● About this task
Track down each line below containing the string "white" and copy it.

● Data for this task

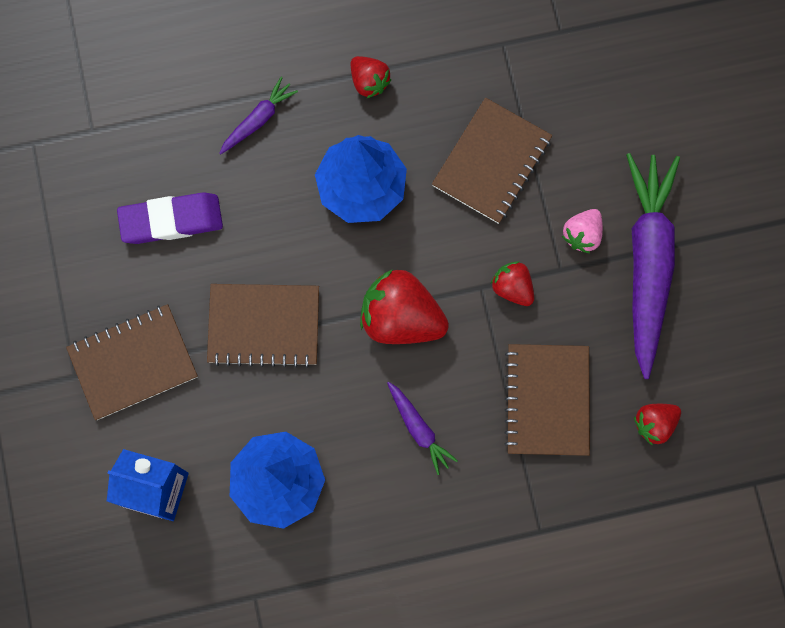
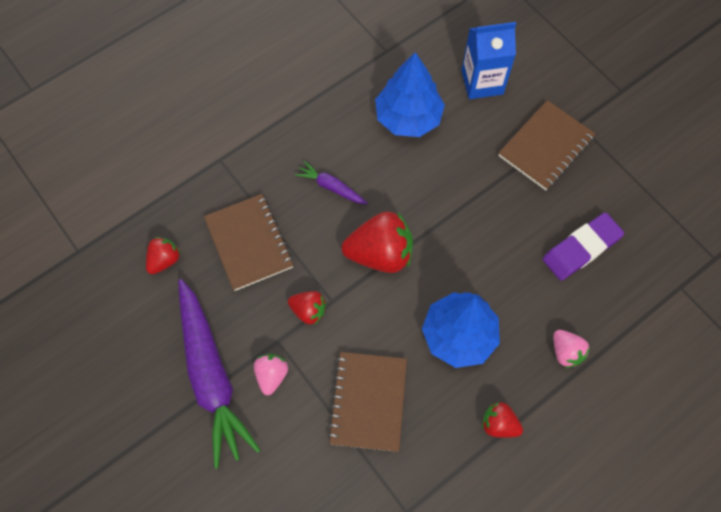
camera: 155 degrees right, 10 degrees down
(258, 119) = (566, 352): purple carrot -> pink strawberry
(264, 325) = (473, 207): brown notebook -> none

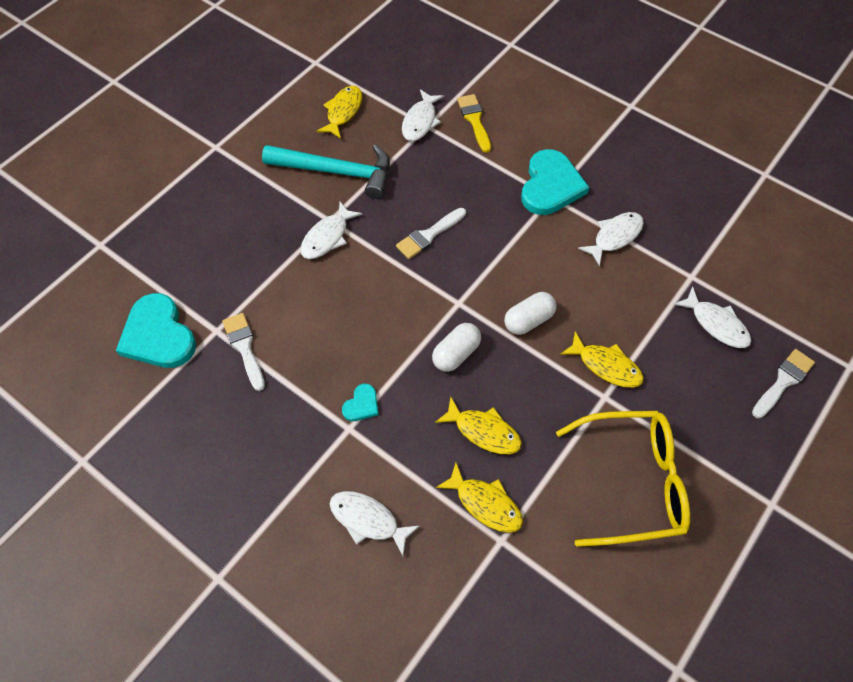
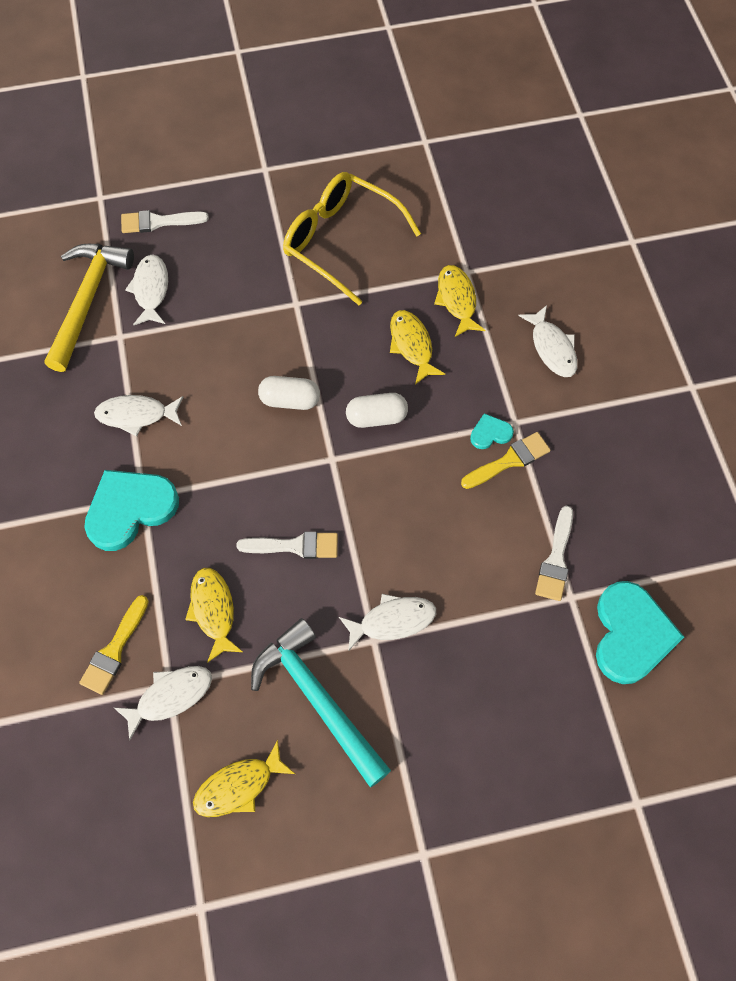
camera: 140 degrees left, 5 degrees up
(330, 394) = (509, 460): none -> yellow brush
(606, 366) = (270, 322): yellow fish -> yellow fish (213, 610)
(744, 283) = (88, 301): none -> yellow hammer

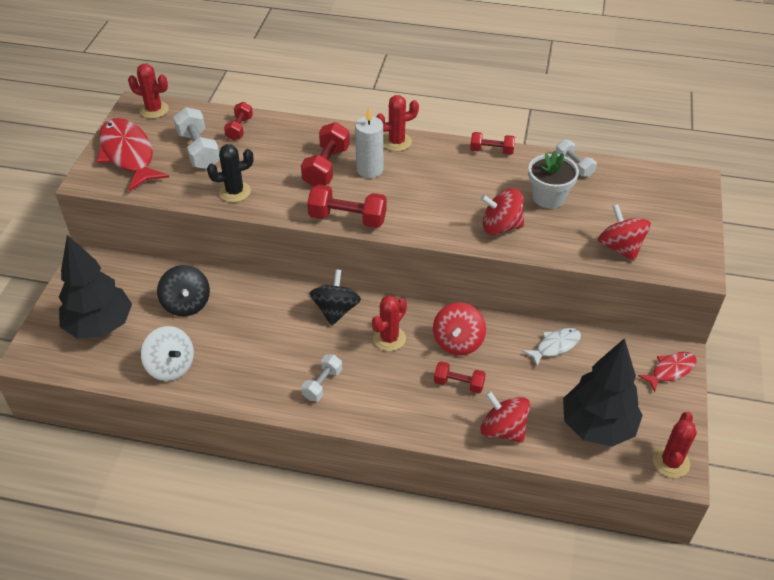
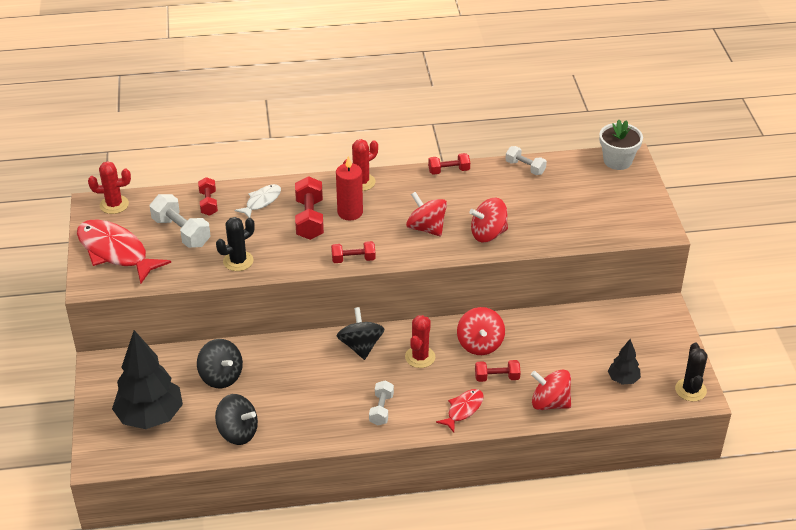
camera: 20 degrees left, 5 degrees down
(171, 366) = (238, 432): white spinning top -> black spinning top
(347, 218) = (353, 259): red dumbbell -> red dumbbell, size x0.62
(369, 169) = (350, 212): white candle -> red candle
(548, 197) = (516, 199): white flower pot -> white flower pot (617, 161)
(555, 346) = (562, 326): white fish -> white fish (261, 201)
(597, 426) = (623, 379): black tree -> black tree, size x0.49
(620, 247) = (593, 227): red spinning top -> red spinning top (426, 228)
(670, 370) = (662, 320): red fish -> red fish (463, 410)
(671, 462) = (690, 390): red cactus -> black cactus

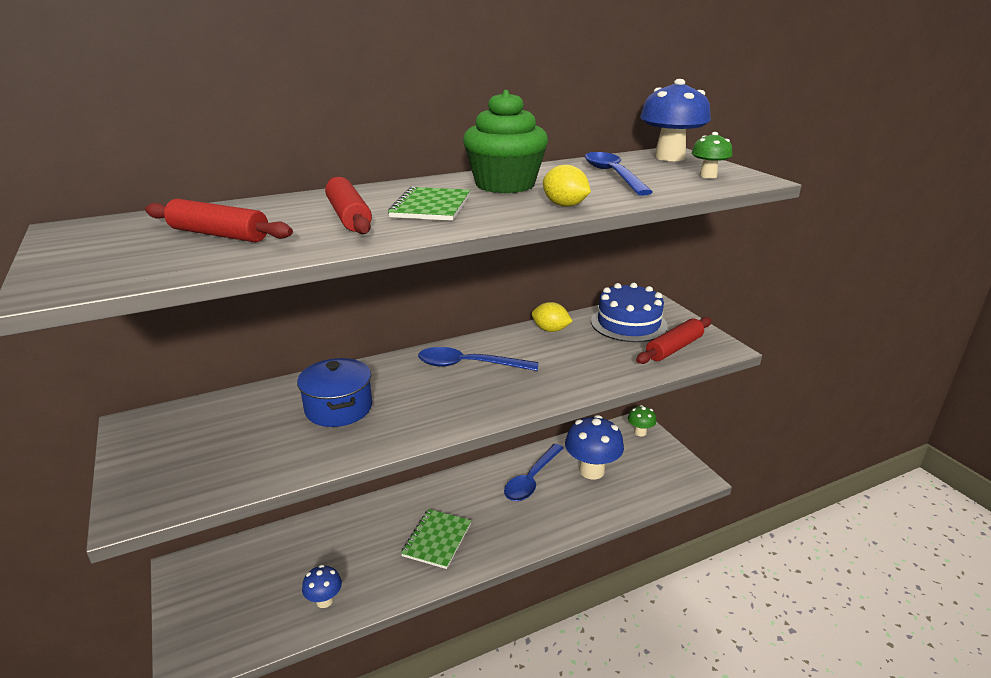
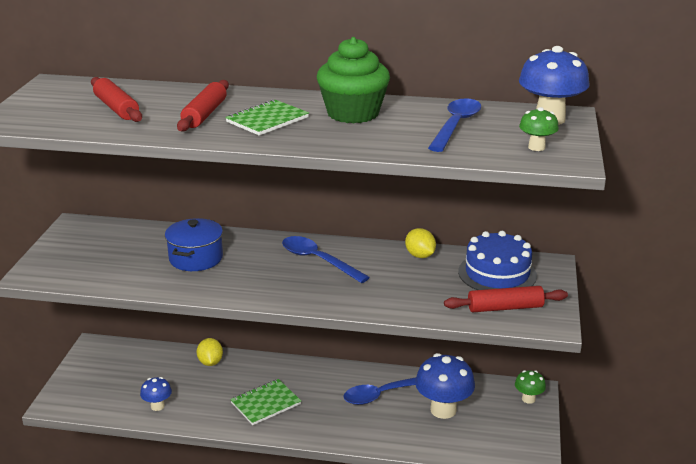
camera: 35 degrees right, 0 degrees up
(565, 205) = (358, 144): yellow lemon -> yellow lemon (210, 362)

● Exercise result
(171, 366) = (238, 432): white spinning top -> black spinning top
(369, 169) = (350, 212): white candle -> red candle
(548, 197) = (516, 199): white flower pot -> white flower pot (617, 161)
(555, 346) = (562, 326): white fish -> white fish (261, 201)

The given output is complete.